== Task ==
When you reach the line containing "D2: LED yellow" in the entries below, begin reproducing lines exactly, and stop once the line containing "IC6: DS1307 -> PCF8563" is done.

• • • •

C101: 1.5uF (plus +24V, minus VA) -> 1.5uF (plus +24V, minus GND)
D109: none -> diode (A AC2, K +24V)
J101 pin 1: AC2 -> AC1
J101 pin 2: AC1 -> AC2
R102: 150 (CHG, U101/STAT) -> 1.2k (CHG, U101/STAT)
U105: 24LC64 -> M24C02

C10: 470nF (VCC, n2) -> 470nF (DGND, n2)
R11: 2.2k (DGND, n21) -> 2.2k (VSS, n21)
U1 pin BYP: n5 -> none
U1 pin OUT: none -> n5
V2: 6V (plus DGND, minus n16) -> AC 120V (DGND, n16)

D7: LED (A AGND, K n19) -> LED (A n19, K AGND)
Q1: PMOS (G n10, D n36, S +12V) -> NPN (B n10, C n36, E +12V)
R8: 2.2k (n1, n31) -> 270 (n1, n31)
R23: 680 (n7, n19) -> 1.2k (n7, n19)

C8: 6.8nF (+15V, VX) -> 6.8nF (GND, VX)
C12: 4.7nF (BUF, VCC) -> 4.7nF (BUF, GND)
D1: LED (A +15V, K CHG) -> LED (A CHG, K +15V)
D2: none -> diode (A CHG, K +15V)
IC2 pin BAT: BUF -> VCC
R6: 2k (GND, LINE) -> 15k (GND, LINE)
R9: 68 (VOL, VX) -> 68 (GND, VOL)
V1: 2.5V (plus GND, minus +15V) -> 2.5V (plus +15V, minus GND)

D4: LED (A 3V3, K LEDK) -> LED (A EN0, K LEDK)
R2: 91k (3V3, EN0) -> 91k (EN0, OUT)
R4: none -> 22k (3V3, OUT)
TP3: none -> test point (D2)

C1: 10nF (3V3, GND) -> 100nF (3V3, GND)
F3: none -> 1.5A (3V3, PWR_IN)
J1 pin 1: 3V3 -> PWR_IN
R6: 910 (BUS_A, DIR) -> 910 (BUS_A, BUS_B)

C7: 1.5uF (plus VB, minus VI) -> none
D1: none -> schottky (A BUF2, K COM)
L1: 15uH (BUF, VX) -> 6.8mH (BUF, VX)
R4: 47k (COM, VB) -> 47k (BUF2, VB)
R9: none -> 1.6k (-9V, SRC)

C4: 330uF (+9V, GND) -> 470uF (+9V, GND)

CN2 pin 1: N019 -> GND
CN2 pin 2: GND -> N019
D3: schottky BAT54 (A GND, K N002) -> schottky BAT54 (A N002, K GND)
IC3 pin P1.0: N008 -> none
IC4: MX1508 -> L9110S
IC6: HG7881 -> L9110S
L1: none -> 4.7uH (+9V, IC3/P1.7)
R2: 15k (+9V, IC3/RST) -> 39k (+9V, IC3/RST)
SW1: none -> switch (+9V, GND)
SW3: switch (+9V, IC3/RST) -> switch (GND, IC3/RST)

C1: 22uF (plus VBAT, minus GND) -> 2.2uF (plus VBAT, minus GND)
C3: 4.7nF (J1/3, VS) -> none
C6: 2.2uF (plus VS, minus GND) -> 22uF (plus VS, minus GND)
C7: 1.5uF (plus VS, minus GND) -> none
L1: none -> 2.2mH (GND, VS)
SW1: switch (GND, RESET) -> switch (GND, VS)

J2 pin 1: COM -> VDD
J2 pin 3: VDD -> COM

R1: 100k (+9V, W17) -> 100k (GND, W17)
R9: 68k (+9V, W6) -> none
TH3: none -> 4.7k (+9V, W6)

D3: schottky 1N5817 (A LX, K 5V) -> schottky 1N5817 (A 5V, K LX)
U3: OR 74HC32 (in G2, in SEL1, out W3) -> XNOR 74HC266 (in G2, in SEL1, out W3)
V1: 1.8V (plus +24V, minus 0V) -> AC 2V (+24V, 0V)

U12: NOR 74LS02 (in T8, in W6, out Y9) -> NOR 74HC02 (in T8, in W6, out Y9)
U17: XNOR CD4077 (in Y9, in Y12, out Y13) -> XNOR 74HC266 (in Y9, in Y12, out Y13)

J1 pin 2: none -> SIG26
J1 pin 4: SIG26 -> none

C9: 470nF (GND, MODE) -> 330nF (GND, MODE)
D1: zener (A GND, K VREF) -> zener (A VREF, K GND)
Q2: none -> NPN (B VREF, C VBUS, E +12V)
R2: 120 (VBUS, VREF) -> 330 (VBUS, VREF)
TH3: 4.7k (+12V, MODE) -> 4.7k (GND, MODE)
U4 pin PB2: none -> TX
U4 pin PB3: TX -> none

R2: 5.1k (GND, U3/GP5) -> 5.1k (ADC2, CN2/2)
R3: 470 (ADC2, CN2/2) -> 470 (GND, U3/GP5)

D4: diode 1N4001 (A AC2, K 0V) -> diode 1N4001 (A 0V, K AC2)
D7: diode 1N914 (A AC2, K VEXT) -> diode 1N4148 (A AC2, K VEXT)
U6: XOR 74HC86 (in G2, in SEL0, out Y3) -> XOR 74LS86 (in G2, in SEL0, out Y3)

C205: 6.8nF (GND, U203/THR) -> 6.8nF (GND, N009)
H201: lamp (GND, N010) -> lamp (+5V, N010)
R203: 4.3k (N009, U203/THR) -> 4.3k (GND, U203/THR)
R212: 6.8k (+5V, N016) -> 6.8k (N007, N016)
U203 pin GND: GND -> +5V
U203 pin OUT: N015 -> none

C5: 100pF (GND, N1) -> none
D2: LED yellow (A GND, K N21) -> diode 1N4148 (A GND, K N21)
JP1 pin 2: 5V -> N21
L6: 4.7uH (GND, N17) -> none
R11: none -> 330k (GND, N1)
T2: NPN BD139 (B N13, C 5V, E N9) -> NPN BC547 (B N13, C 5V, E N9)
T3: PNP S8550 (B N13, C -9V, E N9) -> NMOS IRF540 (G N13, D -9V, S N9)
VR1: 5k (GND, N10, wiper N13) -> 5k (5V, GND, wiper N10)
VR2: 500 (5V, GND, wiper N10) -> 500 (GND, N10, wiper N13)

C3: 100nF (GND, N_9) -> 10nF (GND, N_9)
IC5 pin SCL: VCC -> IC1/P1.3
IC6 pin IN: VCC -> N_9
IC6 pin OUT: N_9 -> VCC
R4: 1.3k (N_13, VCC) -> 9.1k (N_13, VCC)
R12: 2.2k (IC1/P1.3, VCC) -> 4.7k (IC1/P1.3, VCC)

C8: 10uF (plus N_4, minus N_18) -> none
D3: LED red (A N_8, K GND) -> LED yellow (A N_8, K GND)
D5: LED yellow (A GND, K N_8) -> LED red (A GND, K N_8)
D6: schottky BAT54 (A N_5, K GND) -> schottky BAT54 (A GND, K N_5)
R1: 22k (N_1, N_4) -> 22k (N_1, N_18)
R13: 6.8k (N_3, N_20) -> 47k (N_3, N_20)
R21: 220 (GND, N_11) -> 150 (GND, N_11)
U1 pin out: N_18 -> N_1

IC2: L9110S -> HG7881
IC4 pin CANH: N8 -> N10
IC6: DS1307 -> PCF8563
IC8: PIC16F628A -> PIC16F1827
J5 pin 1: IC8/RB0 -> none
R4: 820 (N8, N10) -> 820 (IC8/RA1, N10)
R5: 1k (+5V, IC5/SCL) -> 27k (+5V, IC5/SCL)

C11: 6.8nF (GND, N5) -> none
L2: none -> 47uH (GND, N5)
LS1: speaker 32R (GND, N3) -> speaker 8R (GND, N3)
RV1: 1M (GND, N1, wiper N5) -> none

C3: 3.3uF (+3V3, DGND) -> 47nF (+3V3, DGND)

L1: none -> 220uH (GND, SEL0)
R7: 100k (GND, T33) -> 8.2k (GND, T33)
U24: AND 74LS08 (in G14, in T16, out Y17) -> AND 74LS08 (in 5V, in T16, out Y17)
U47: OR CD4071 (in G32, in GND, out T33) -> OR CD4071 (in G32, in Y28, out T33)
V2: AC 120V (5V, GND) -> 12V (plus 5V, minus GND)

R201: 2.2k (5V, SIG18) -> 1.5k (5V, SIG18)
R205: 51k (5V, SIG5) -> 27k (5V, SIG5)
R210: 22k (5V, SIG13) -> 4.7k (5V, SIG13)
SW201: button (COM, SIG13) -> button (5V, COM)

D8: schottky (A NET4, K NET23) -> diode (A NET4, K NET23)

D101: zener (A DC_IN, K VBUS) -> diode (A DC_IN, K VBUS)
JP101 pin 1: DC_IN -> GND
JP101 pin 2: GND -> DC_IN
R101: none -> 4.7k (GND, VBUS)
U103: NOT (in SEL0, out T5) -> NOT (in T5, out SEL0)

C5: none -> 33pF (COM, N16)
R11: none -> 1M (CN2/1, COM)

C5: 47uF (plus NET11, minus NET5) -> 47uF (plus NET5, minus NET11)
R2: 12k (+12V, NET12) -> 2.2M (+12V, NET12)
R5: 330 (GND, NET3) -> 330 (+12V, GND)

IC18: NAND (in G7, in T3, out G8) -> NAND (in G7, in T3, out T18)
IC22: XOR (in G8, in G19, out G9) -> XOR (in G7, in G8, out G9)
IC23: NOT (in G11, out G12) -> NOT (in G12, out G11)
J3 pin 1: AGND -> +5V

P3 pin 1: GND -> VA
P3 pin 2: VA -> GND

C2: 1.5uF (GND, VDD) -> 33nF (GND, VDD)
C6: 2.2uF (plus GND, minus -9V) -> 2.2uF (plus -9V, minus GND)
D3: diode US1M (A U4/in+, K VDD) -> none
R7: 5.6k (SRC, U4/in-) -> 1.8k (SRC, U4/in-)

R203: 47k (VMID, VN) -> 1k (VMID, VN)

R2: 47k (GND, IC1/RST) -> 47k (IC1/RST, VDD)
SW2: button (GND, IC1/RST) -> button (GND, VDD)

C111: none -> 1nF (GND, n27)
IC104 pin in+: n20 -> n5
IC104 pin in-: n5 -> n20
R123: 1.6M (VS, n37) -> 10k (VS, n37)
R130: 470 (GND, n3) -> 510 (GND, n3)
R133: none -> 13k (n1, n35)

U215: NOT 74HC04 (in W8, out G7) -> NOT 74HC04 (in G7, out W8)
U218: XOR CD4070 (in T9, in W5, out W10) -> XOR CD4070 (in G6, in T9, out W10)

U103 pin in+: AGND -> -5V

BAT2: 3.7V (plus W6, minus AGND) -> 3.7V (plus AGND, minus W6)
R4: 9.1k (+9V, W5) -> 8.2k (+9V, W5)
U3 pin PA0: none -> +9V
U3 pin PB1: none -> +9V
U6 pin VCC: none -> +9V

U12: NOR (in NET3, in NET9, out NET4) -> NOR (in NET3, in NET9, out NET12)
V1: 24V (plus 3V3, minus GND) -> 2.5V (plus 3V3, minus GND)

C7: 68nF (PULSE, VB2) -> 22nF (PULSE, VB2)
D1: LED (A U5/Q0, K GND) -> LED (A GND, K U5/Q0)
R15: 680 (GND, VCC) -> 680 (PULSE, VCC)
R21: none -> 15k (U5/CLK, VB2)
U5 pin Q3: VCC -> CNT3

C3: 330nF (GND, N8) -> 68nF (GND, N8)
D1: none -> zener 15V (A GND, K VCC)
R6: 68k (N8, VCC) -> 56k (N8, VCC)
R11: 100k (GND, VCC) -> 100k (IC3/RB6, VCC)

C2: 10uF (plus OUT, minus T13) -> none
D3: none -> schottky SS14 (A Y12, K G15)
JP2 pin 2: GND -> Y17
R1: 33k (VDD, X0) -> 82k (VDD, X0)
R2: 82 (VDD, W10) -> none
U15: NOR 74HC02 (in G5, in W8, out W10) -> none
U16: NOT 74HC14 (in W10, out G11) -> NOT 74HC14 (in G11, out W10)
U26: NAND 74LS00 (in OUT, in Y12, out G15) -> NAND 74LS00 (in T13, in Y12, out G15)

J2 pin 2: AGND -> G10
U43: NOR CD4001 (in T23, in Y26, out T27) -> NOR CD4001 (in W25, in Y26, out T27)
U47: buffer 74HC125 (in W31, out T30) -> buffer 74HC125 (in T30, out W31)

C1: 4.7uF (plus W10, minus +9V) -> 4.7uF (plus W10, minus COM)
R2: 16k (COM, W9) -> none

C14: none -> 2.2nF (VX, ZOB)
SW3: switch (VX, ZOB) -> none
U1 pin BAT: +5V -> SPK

• • • •

== Exercise solution ==
D2: LED yellow (A GND, K N21) -> diode 1N4148 (A GND, K N21)
JP1 pin 2: 5V -> N21
L6: 4.7uH (GND, N17) -> none
R11: none -> 330k (GND, N1)
T2: NPN BD139 (B N13, C 5V, E N9) -> NPN BC547 (B N13, C 5V, E N9)
T3: PNP S8550 (B N13, C -9V, E N9) -> NMOS IRF540 (G N13, D -9V, S N9)
VR1: 5k (GND, N10, wiper N13) -> 5k (5V, GND, wiper N10)
VR2: 500 (5V, GND, wiper N10) -> 500 (GND, N10, wiper N13)

C3: 100nF (GND, N_9) -> 10nF (GND, N_9)
IC5 pin SCL: VCC -> IC1/P1.3
IC6 pin IN: VCC -> N_9
IC6 pin OUT: N_9 -> VCC
R4: 1.3k (N_13, VCC) -> 9.1k (N_13, VCC)
R12: 2.2k (IC1/P1.3, VCC) -> 4.7k (IC1/P1.3, VCC)

C8: 10uF (plus N_4, minus N_18) -> none
D3: LED red (A N_8, K GND) -> LED yellow (A N_8, K GND)
D5: LED yellow (A GND, K N_8) -> LED red (A GND, K N_8)
D6: schottky BAT54 (A N_5, K GND) -> schottky BAT54 (A GND, K N_5)
R1: 22k (N_1, N_4) -> 22k (N_1, N_18)
R13: 6.8k (N_3, N_20) -> 47k (N_3, N_20)
R21: 220 (GND, N_11) -> 150 (GND, N_11)
U1 pin out: N_18 -> N_1

IC2: L9110S -> HG7881
IC4 pin CANH: N8 -> N10
IC6: DS1307 -> PCF8563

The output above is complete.